DATA PROVIDED:
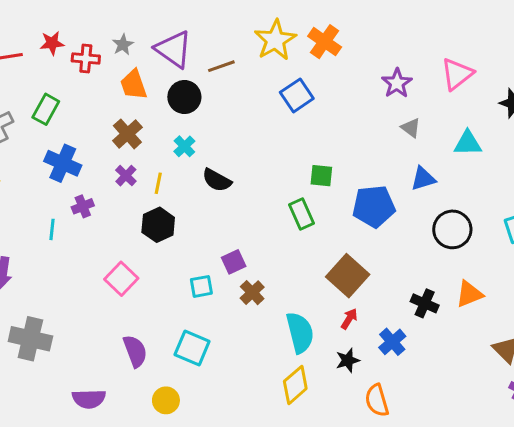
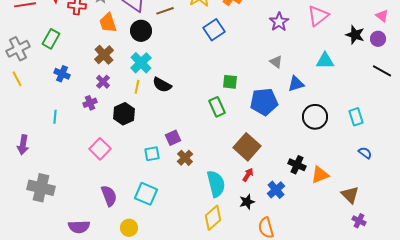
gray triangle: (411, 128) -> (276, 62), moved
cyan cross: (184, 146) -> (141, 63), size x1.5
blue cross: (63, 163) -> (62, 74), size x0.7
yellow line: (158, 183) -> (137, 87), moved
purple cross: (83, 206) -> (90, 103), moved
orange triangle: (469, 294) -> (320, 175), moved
* * *
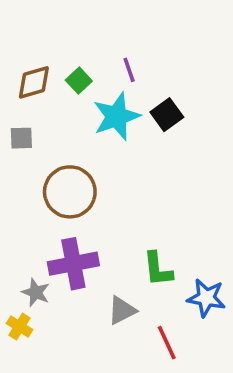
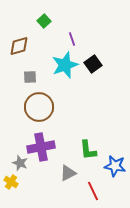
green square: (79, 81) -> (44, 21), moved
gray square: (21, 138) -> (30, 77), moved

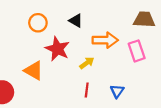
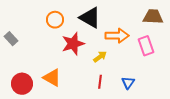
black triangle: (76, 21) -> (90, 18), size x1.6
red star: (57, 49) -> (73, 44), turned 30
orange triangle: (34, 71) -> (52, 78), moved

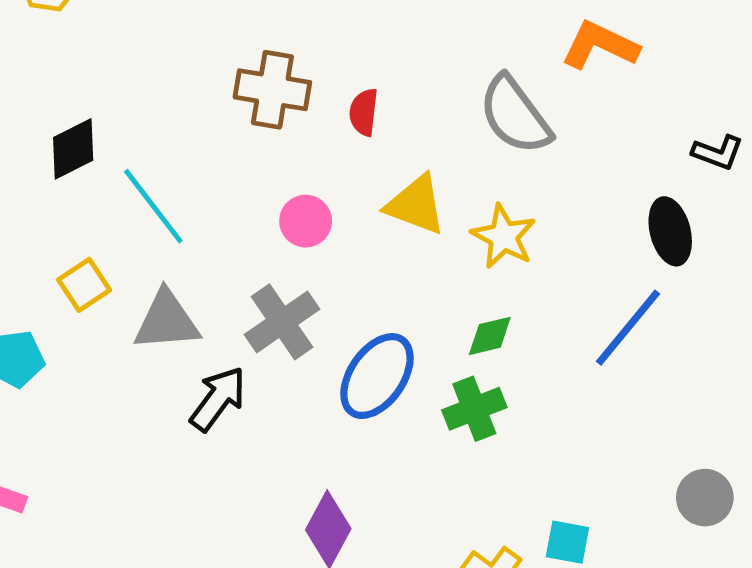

WHAT THE EXERCISE ASKS: Within the entries above, find the string "size" and return each line that holds it.

SOLUTION FOR THIS PROBLEM:
cyan cross: (184, 146) -> (141, 63), size x1.5
blue cross: (63, 163) -> (62, 74), size x0.7
black triangle: (76, 21) -> (90, 18), size x1.6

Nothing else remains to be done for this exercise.